Work to complete ▸
Print nothing but the lines below starting at the line that holds "(293, 197) = (201, 217): turquoise" and ending at the line that holds "(829, 386) = (701, 312): red", including both, each exactly as written.

Available data ▸
··········

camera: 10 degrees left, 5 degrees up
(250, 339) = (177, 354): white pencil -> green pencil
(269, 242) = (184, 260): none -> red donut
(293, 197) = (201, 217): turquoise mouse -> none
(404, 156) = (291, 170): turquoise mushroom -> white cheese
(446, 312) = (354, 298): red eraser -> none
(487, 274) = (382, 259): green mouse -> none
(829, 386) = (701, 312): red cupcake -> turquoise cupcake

··········

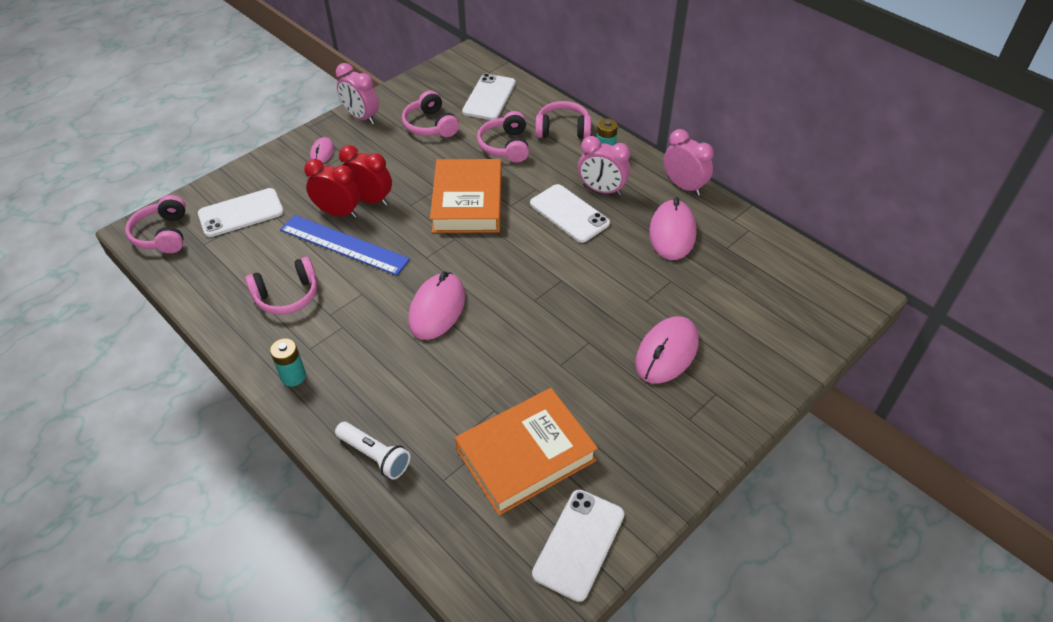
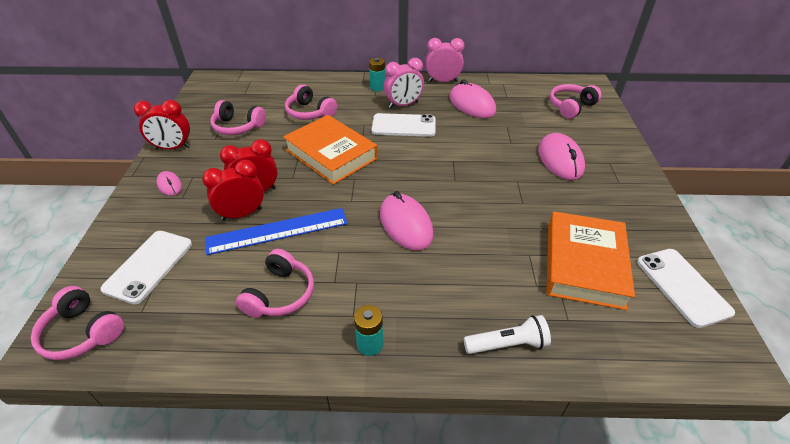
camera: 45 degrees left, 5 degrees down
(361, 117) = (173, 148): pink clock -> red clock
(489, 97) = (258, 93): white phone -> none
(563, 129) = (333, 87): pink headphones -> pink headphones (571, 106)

··········

Solution ▸
(293, 197) = (201, 217): turquoise mouse -> none
(404, 156) = (291, 170): turquoise mushroom -> white cheese
(446, 312) = (354, 298): red eraser -> none
(487, 274) = (382, 259): green mouse -> none
(829, 386) = (701, 312): red cupcake -> turquoise cupcake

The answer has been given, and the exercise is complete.